=== Task description ===
In full and without alteration, print the records below, minus any images.

(Records drawn from a dataset)
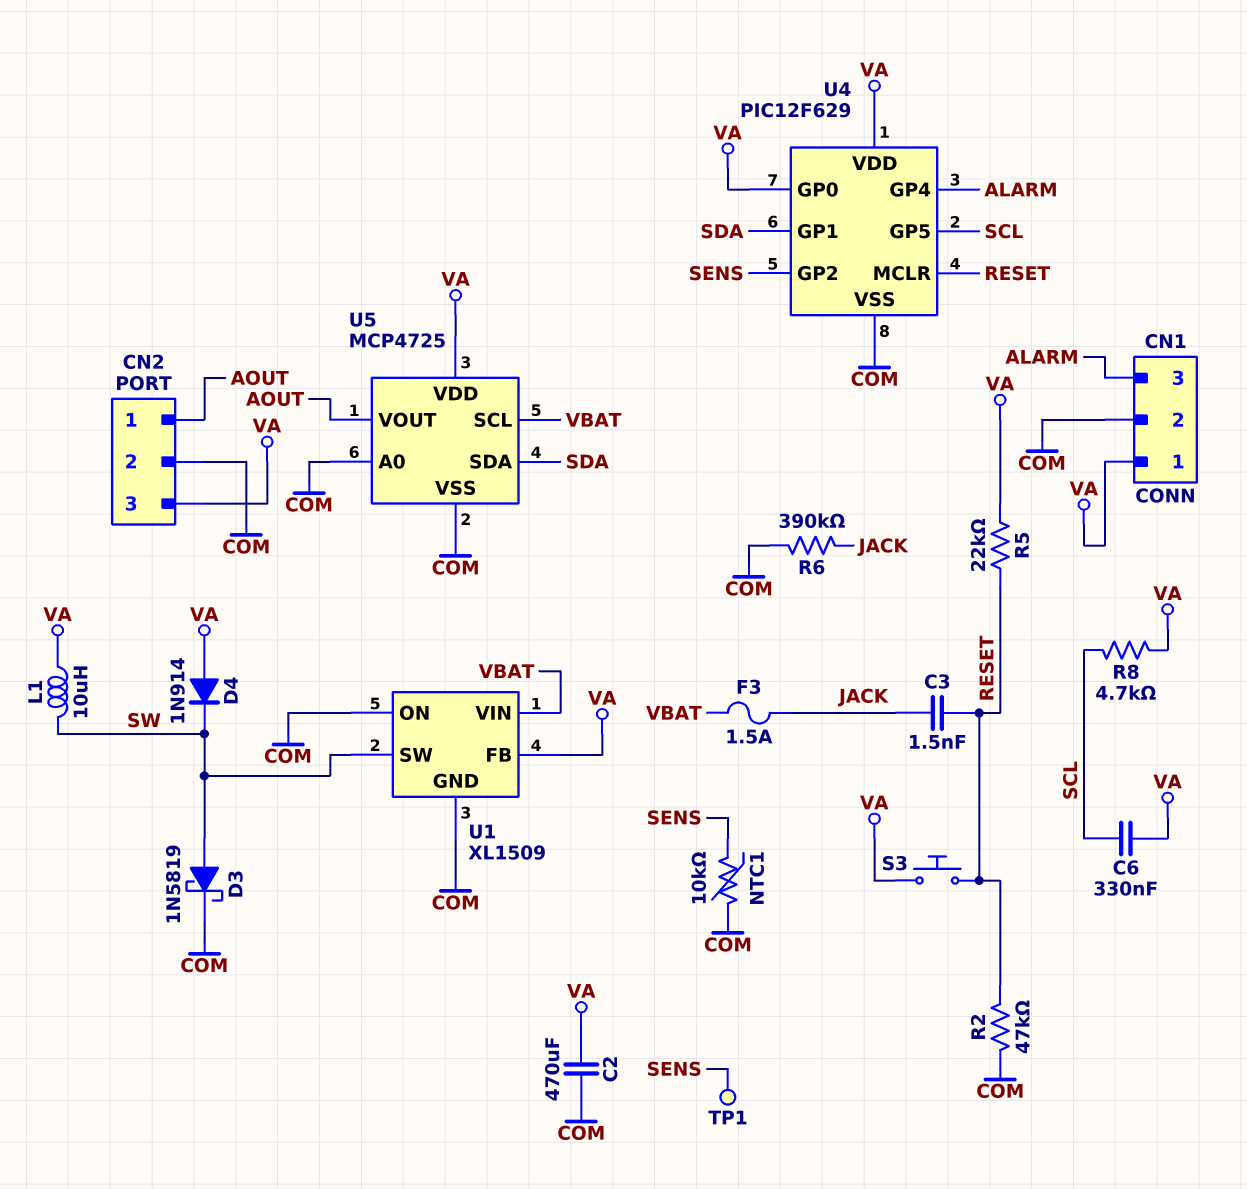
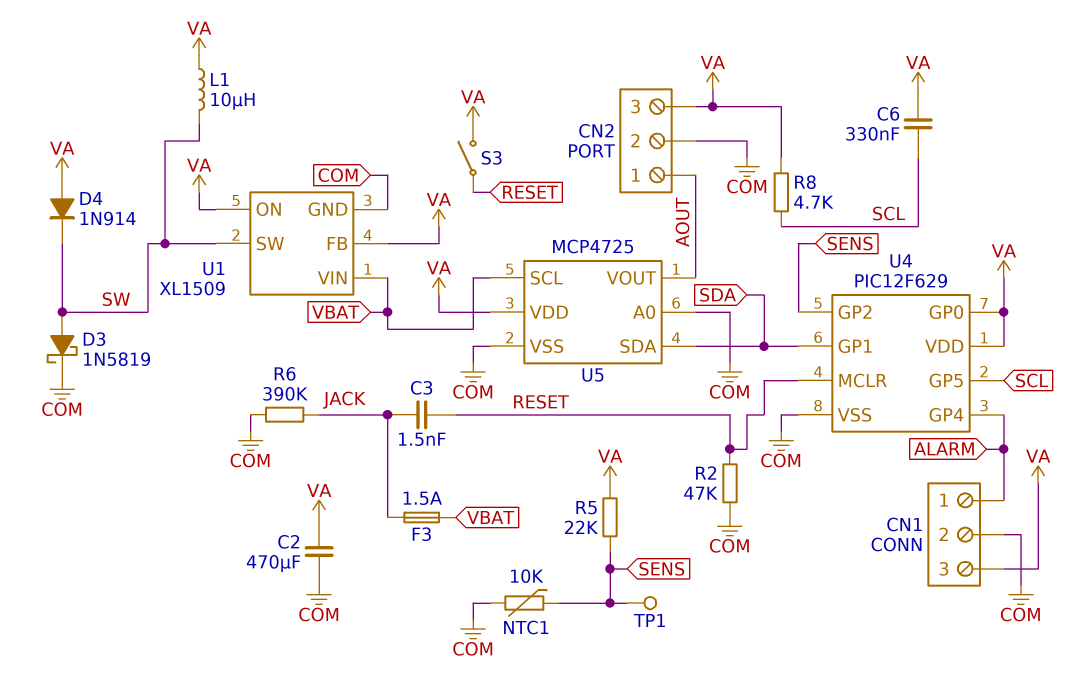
CN1 pin 1: VA -> ALARM
CN1 pin 3: ALARM -> VA
R5: 22k (RESET, VA) -> 22k (SENS, VA)
S3: button (RESET, VA) -> switch (RESET, VA)
U1 pin ON: COM -> VA

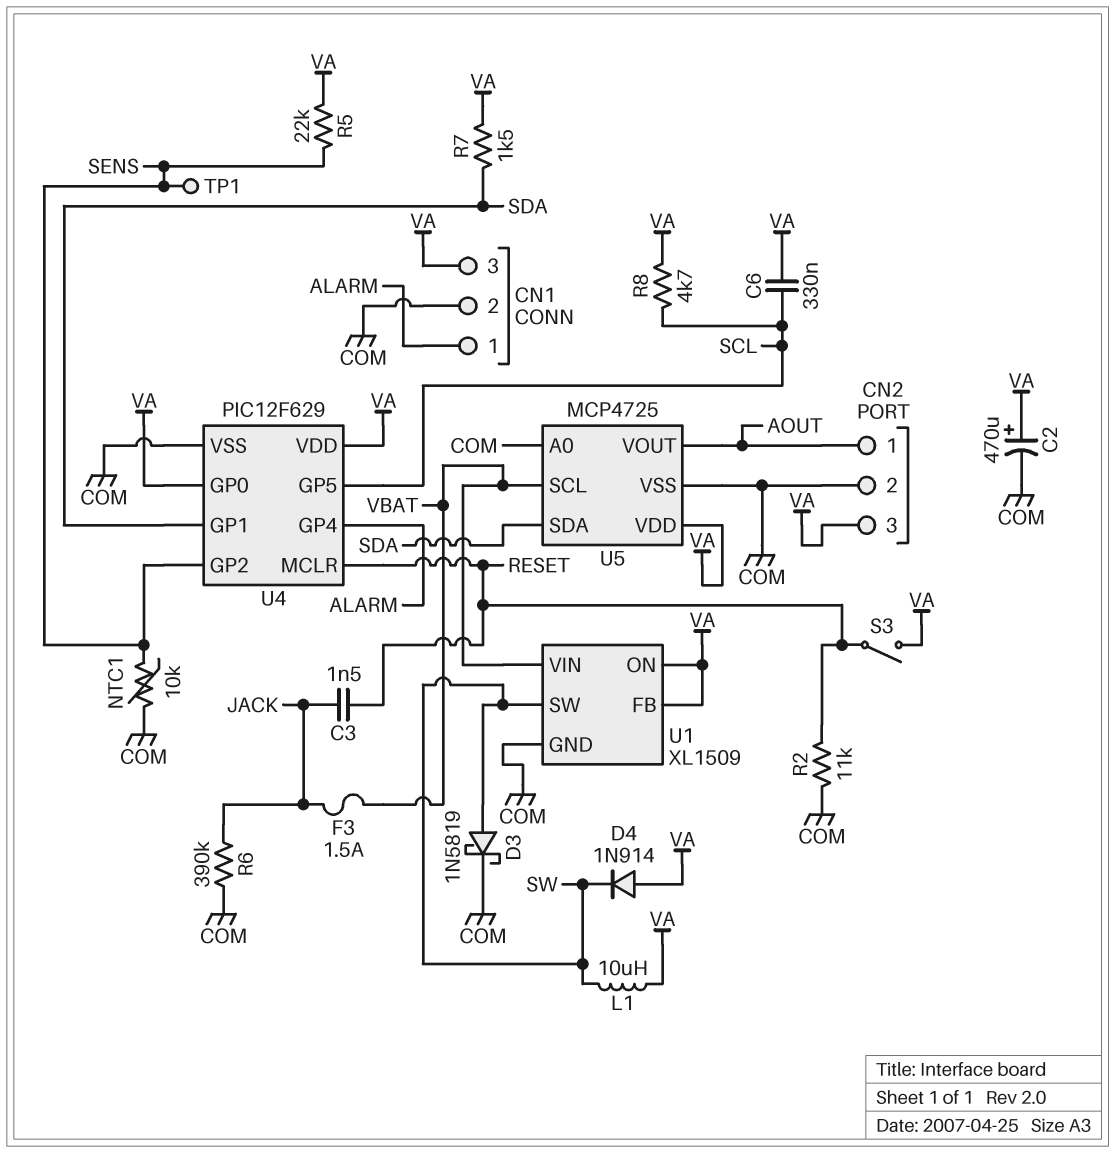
C2: 470uF (COM, VA) -> 470uF (plus VA, minus COM)
R2: 47k (COM, RESET) -> 11k (COM, RESET)
R7: none -> 1.5k (SDA, VA)

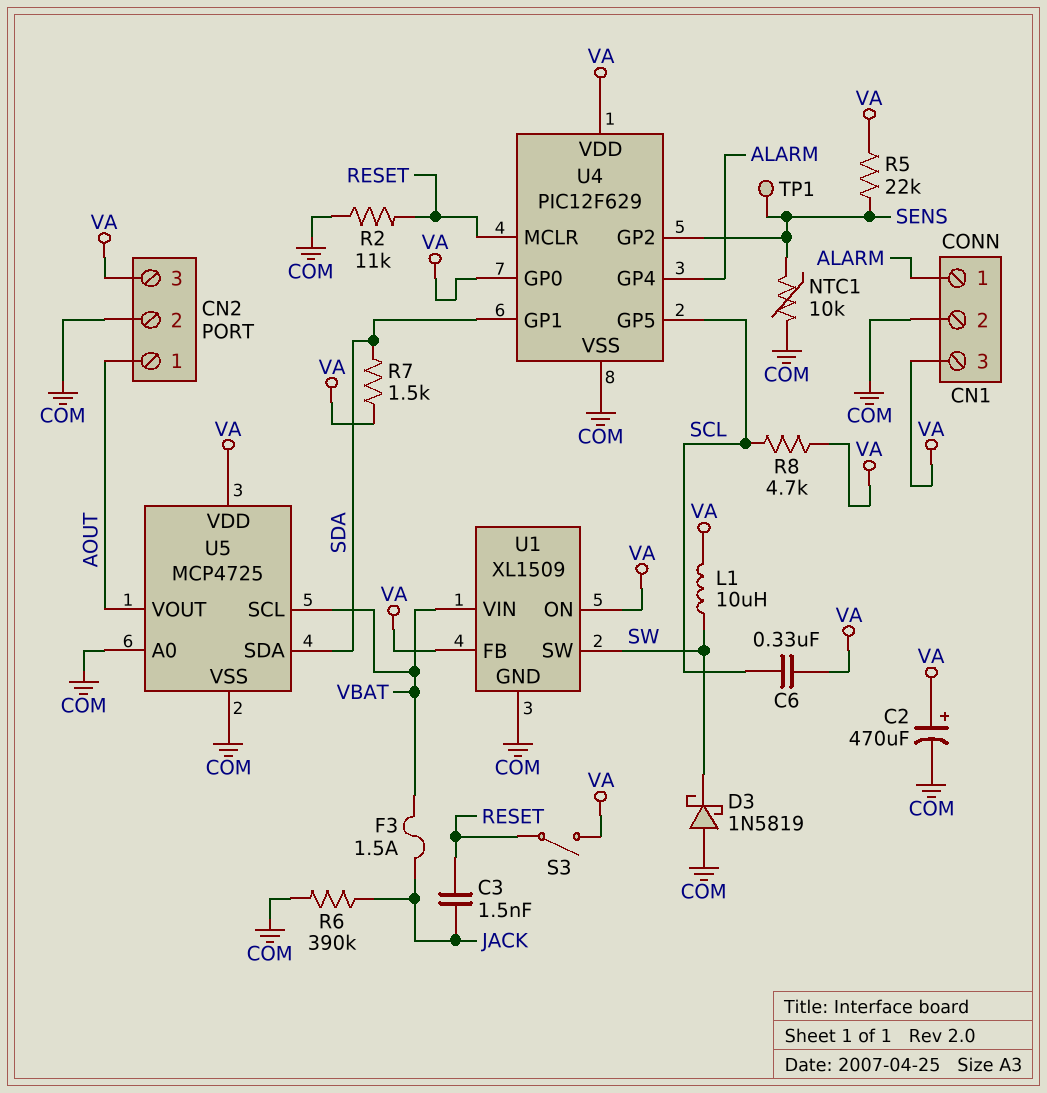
D3: schottky 1N5819 (A SW, K COM) -> schottky 1N5819 (A COM, K SW)
D4: diode 1N914 (A VA, K SW) -> none

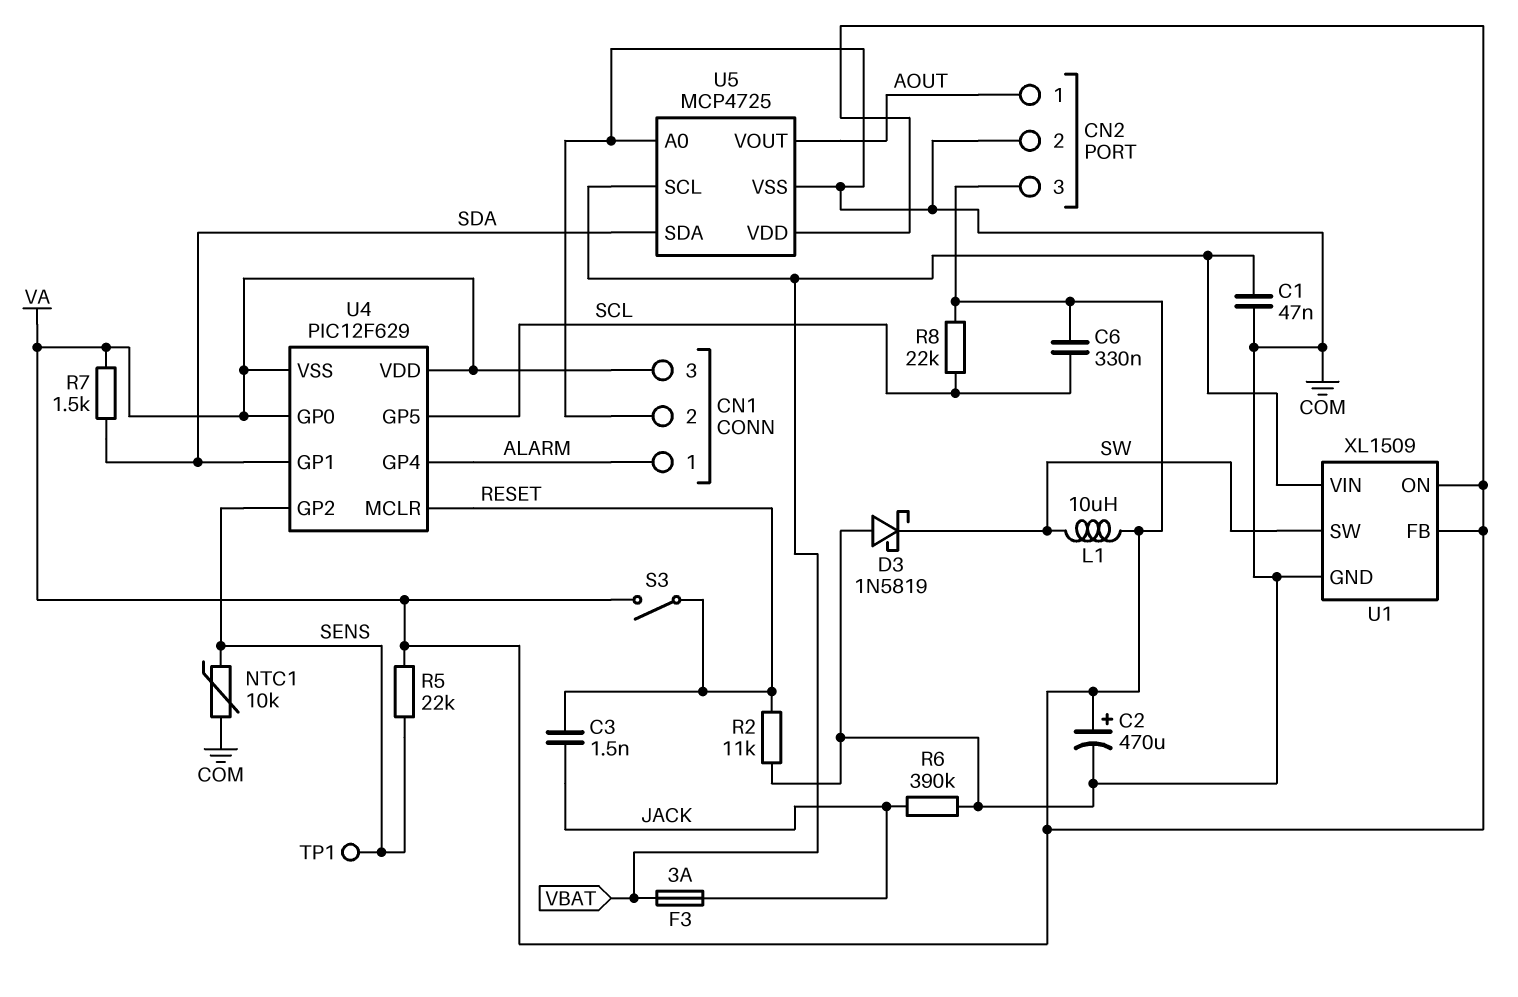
C1: none -> 47nF (COM, VBAT)
F3: 1.5A (JACK, VBAT) -> 3A (JACK, VBAT)
R8: 4.7k (SCL, VA) -> 22k (SCL, VA)
U4 pin VSS: COM -> VA

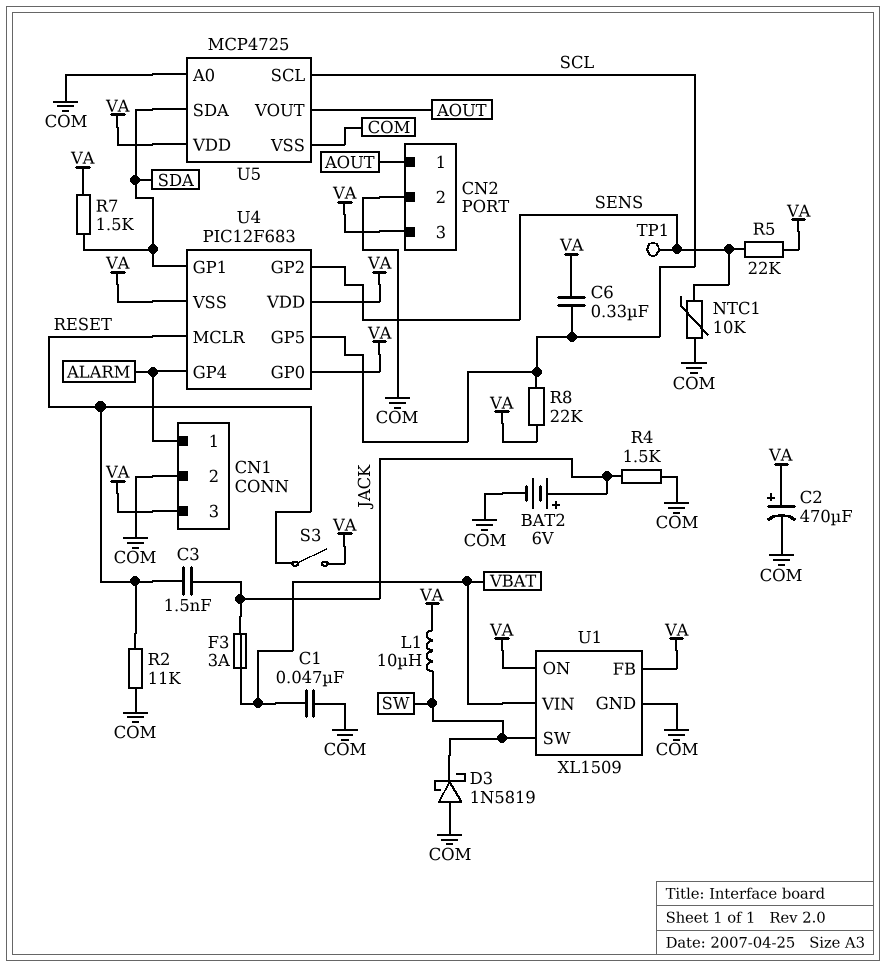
BAT2: none -> 6V (plus JACK, minus COM)
R4: none -> 1.5k (COM, JACK)
R6: 390k (COM, JACK) -> none
U4: PIC12F629 -> PIC12F683
U5 pin SCL: VBAT -> SCL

=== Result for this task ===
CN1 pin 1: VA -> ALARM
CN1 pin 3: ALARM -> VA
R5: 22k (RESET, VA) -> 22k (SENS, VA)
S3: button (RESET, VA) -> switch (RESET, VA)
U1 pin ON: COM -> VA

C2: 470uF (COM, VA) -> 470uF (plus VA, minus COM)
R2: 47k (COM, RESET) -> 11k (COM, RESET)
R7: none -> 1.5k (SDA, VA)

D3: schottky 1N5819 (A SW, K COM) -> schottky 1N5819 (A COM, K SW)
D4: diode 1N914 (A VA, K SW) -> none

C1: none -> 47nF (COM, VBAT)
F3: 1.5A (JACK, VBAT) -> 3A (JACK, VBAT)
R8: 4.7k (SCL, VA) -> 22k (SCL, VA)
U4 pin VSS: COM -> VA

BAT2: none -> 6V (plus JACK, minus COM)
R4: none -> 1.5k (COM, JACK)
R6: 390k (COM, JACK) -> none
U4: PIC12F629 -> PIC12F683
U5 pin SCL: VBAT -> SCL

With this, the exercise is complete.